◆ Problem statement ◆
Your output should be the lines below from the one with "CN1 pin 1: n5 -> GND" through the one with "SW1: button (GND, n24) -> switch (GND, n24)", copied exactly, pictures excluded.

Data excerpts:
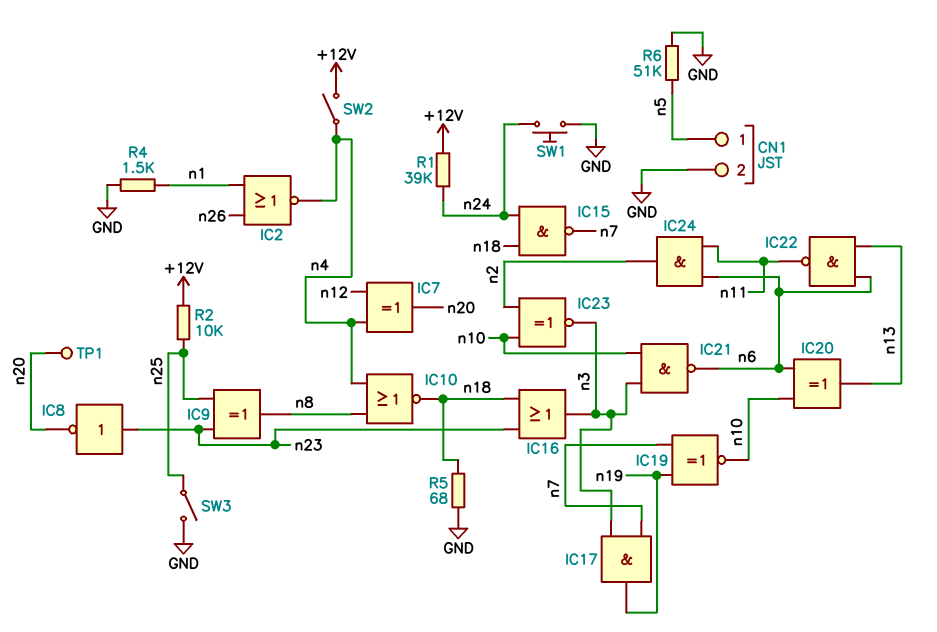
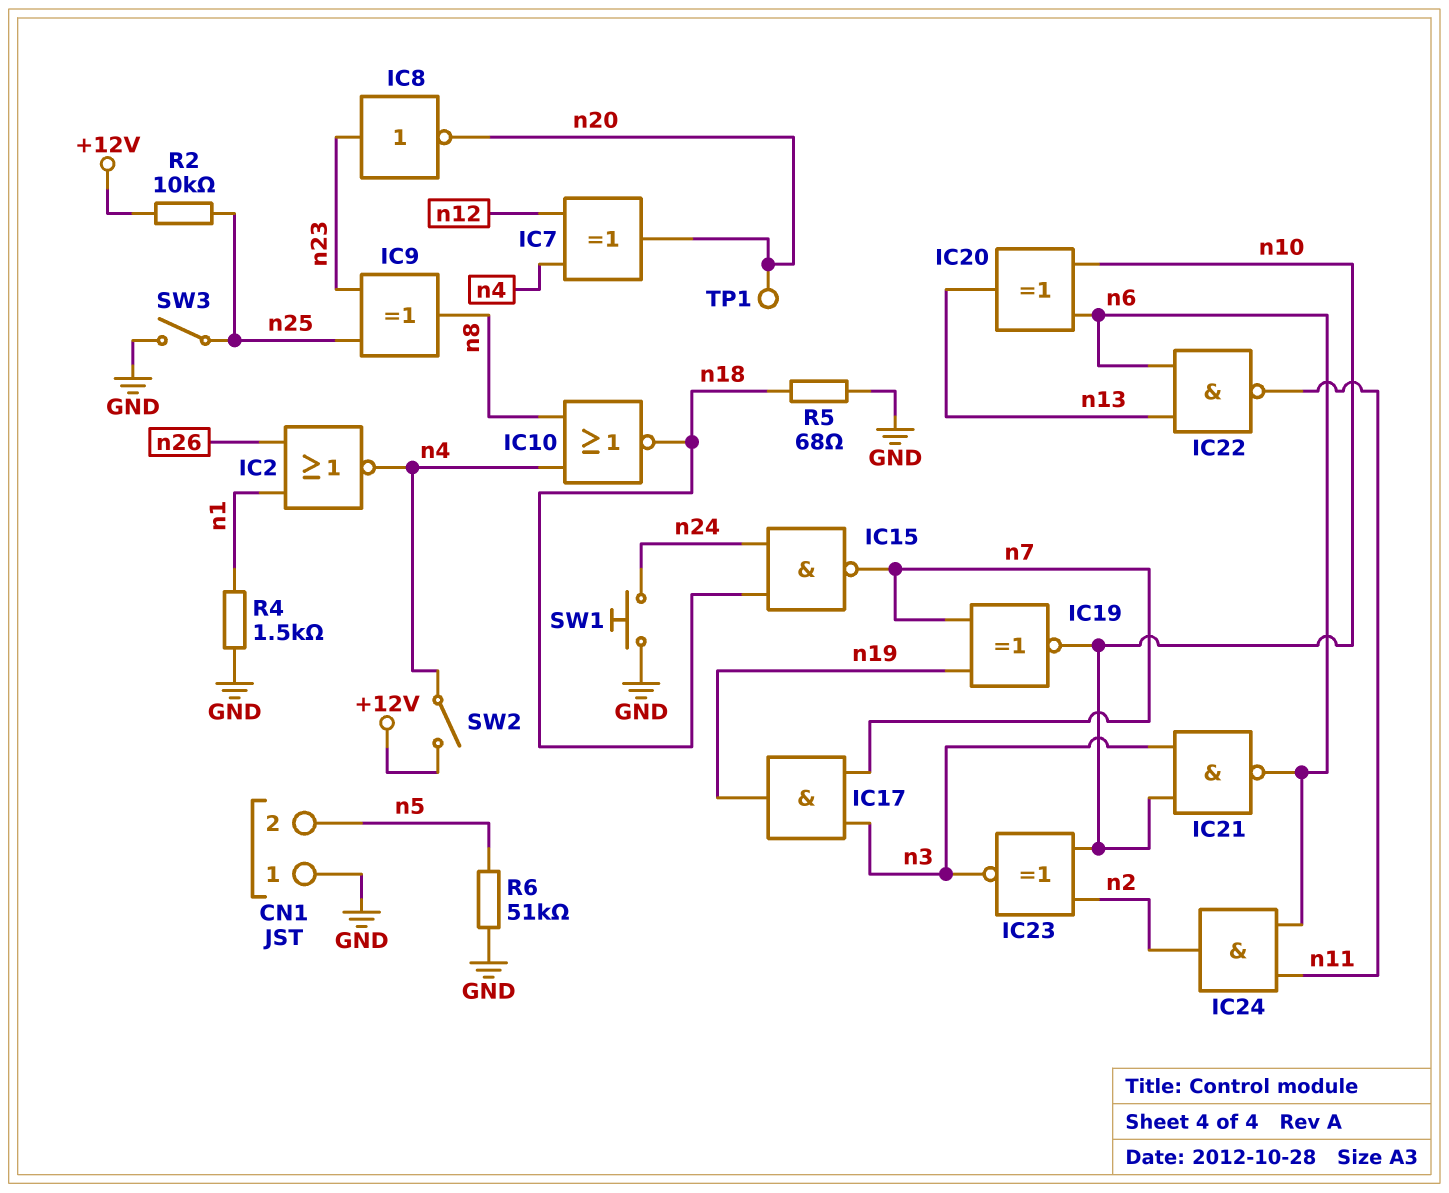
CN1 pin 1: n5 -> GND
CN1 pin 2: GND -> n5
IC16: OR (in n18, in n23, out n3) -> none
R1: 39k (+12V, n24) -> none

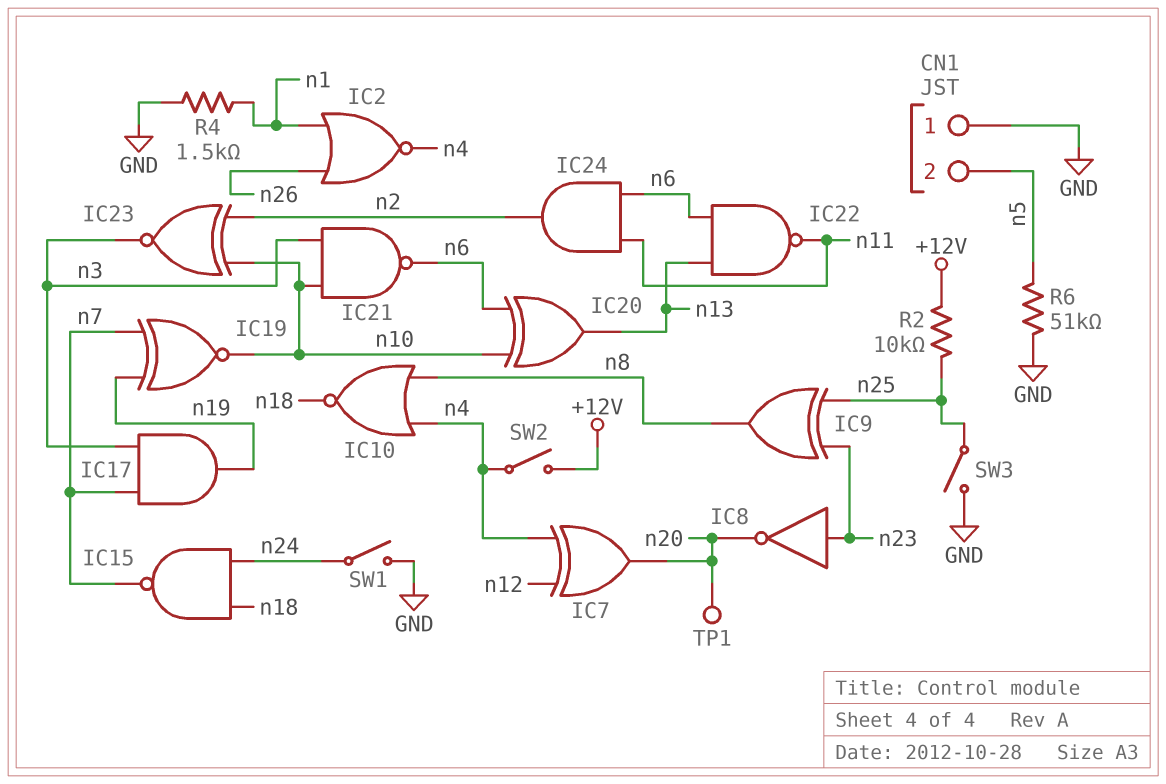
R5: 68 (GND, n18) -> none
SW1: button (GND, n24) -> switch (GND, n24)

--

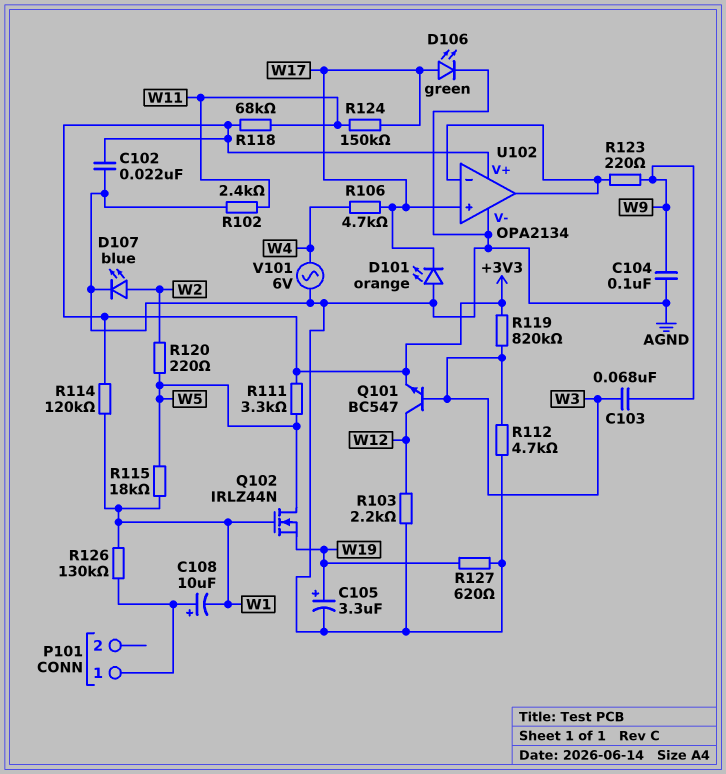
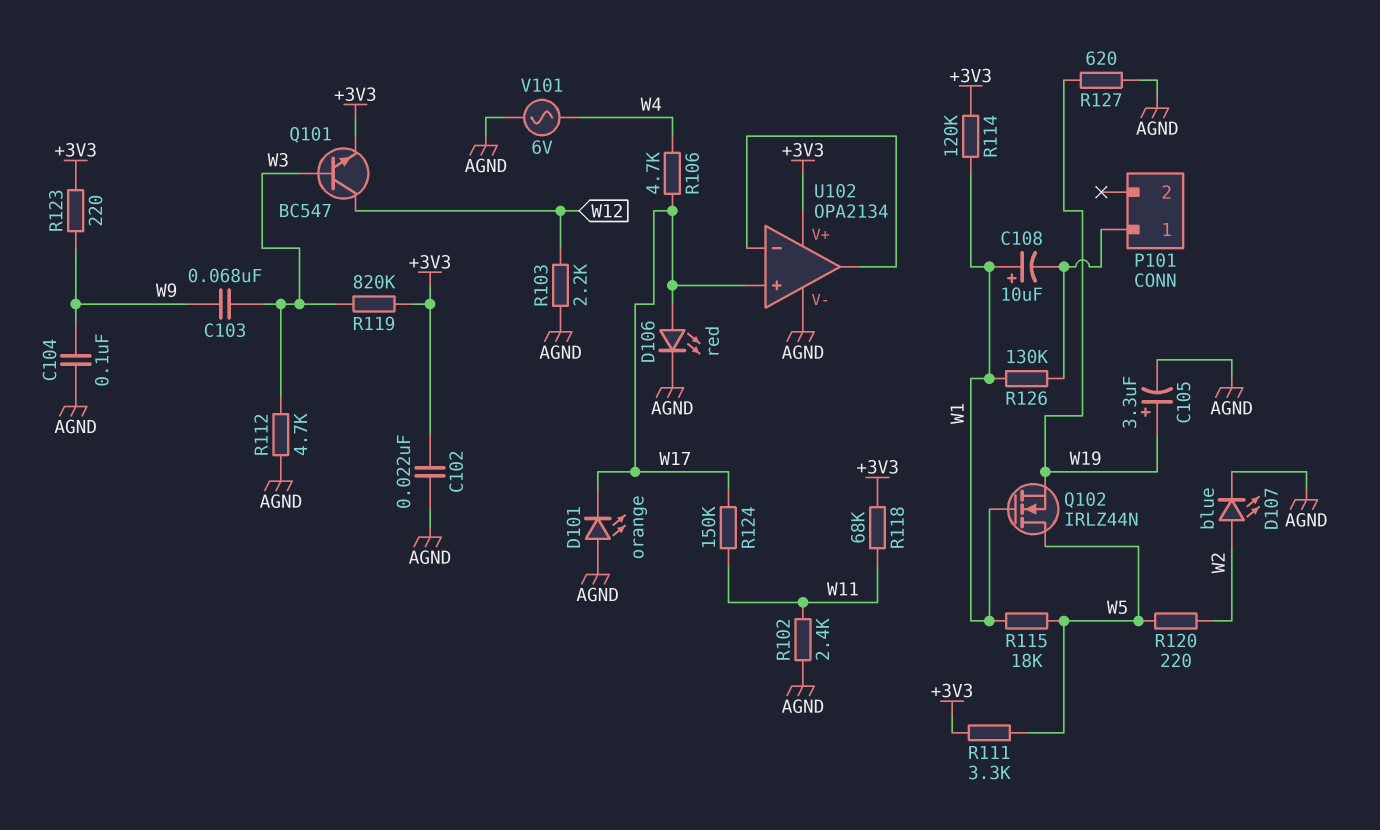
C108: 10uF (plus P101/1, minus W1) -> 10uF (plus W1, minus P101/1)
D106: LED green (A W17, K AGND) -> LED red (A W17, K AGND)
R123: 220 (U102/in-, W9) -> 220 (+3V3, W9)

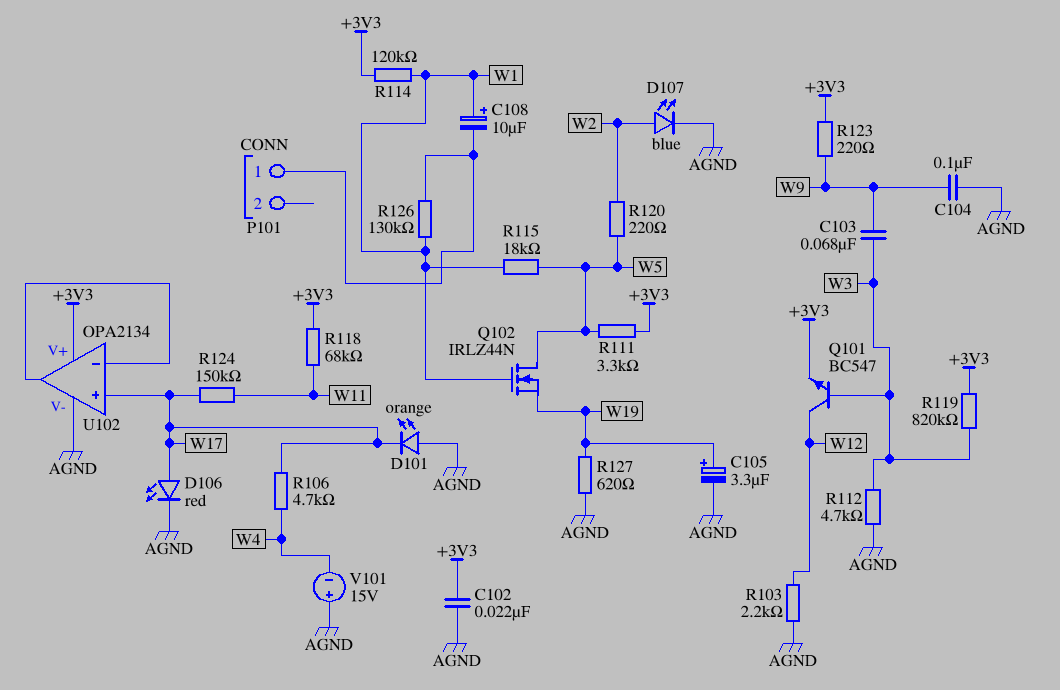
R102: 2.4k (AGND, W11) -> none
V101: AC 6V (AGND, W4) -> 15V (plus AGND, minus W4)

◆ Your response ◆
CN1 pin 1: n5 -> GND
CN1 pin 2: GND -> n5
IC16: OR (in n18, in n23, out n3) -> none
R1: 39k (+12V, n24) -> none

R5: 68 (GND, n18) -> none
SW1: button (GND, n24) -> switch (GND, n24)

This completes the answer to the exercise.